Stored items
========================
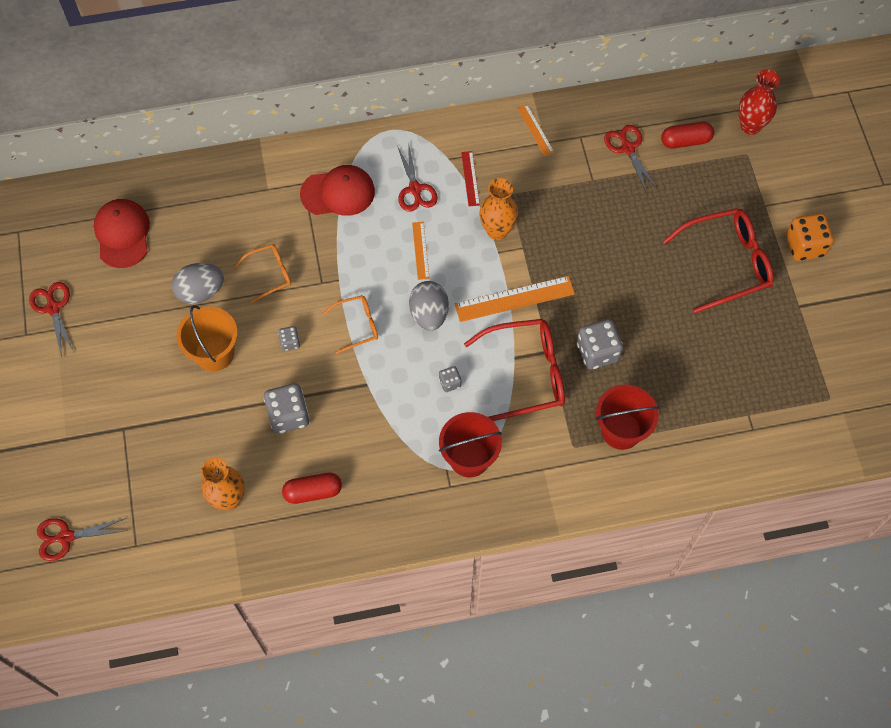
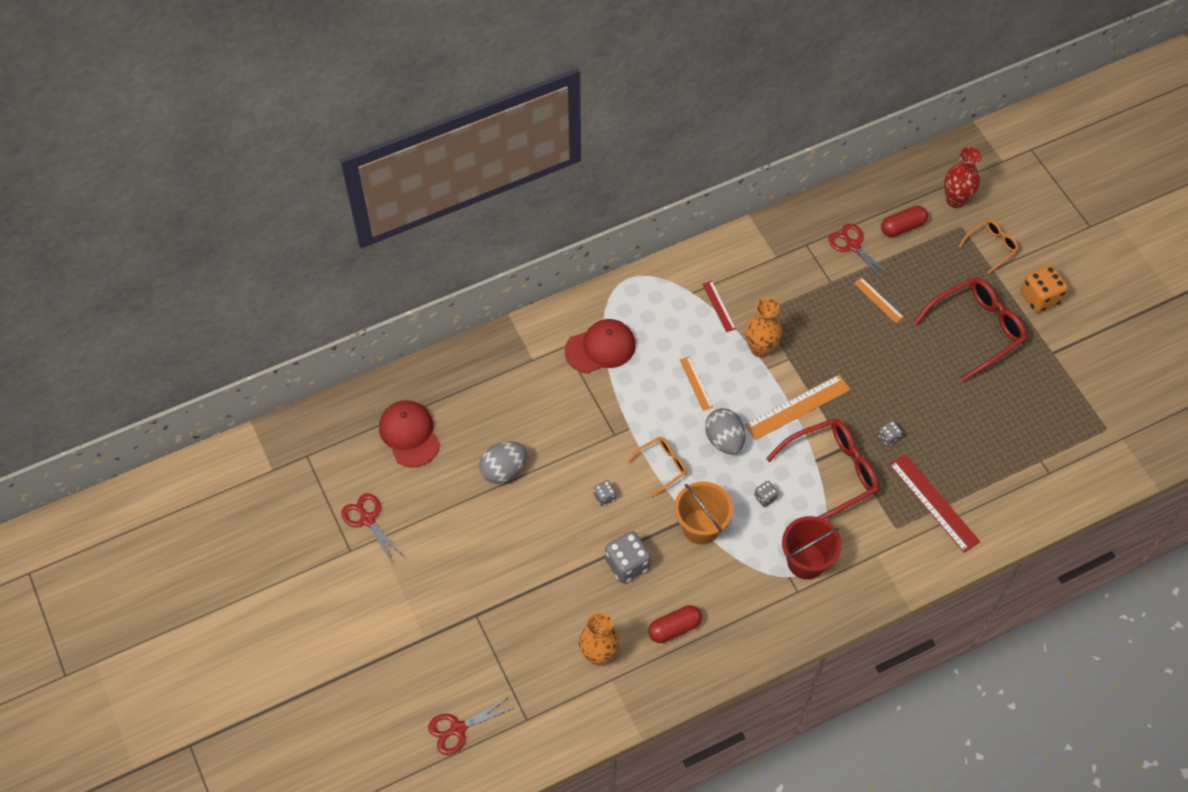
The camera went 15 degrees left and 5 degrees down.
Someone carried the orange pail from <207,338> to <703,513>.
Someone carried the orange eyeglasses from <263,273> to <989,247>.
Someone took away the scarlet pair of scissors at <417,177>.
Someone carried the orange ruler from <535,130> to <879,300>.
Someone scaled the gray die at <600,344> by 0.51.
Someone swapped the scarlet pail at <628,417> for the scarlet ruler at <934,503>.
========================
Your objective.
Search the records for lines holding the word "ruler", then copy each line you find.

Task result.
Someone carried the orange ruler from <535,130> to <879,300>.
Someone swapped the scarlet pail at <628,417> for the scarlet ruler at <934,503>.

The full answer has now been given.